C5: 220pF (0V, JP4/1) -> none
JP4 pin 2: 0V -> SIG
---
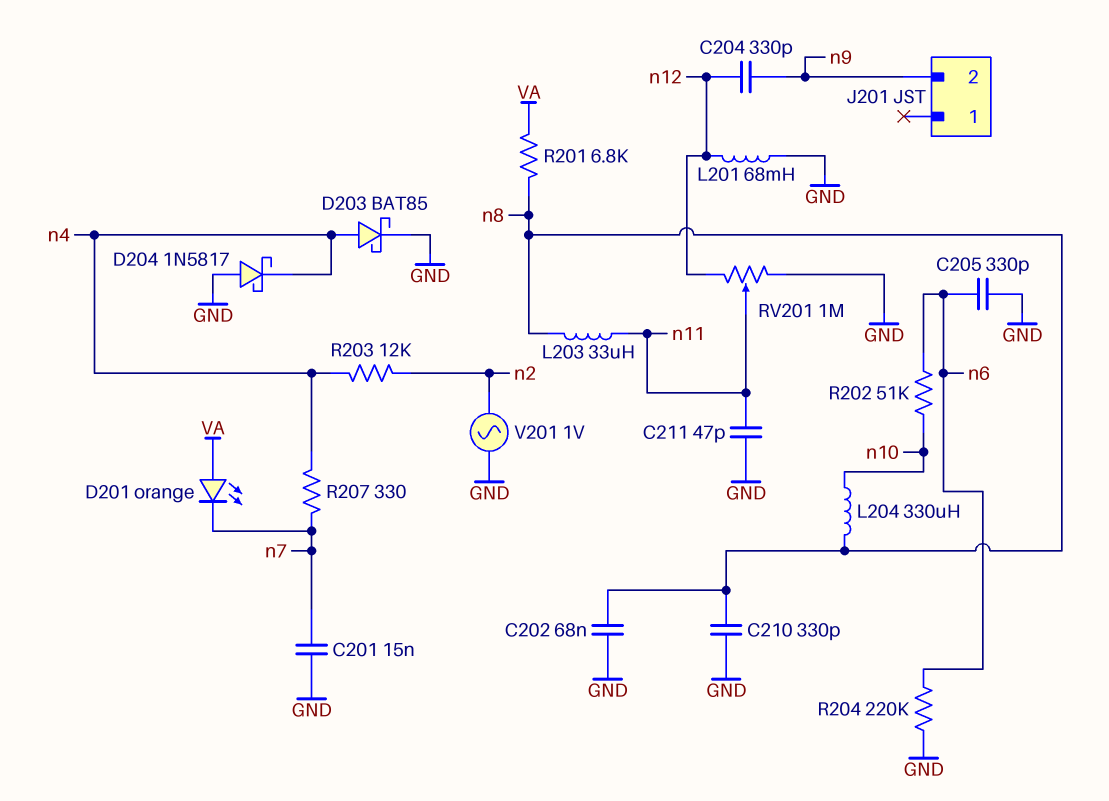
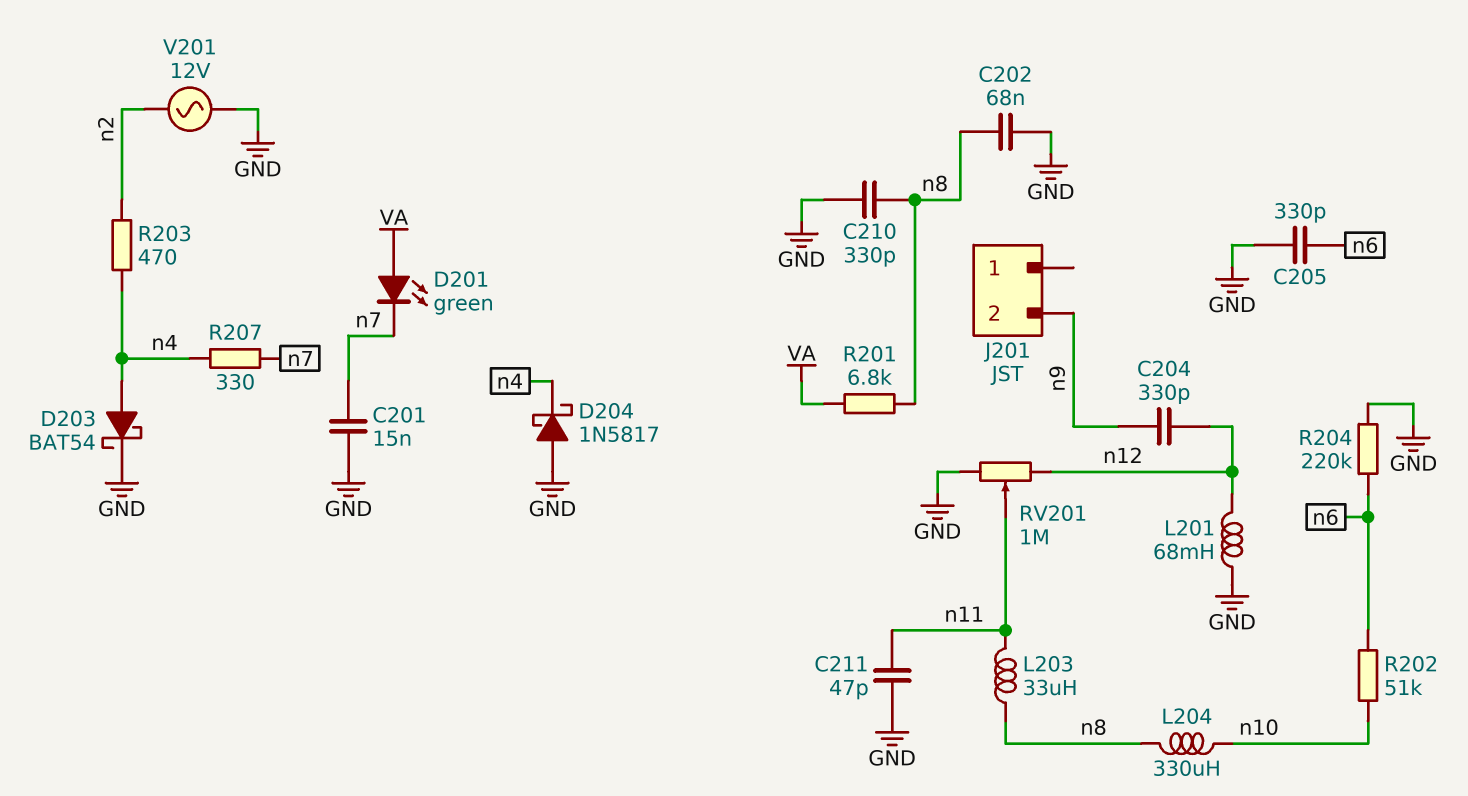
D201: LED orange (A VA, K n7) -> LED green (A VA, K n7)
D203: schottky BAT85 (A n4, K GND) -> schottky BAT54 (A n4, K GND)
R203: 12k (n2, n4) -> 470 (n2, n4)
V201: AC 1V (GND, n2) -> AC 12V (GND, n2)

▶ **WHAT THE EXERCISE ASKS**
Return, unchanged, the run of lines above that opens with the line containing "D201: LED orange" and closes with the line containing "V201: AC 1V (GND, n2) -> AC 12V (GND, n2)". Include both.

▶ **REPLY**
D201: LED orange (A VA, K n7) -> LED green (A VA, K n7)
D203: schottky BAT85 (A n4, K GND) -> schottky BAT54 (A n4, K GND)
R203: 12k (n2, n4) -> 470 (n2, n4)
V201: AC 1V (GND, n2) -> AC 12V (GND, n2)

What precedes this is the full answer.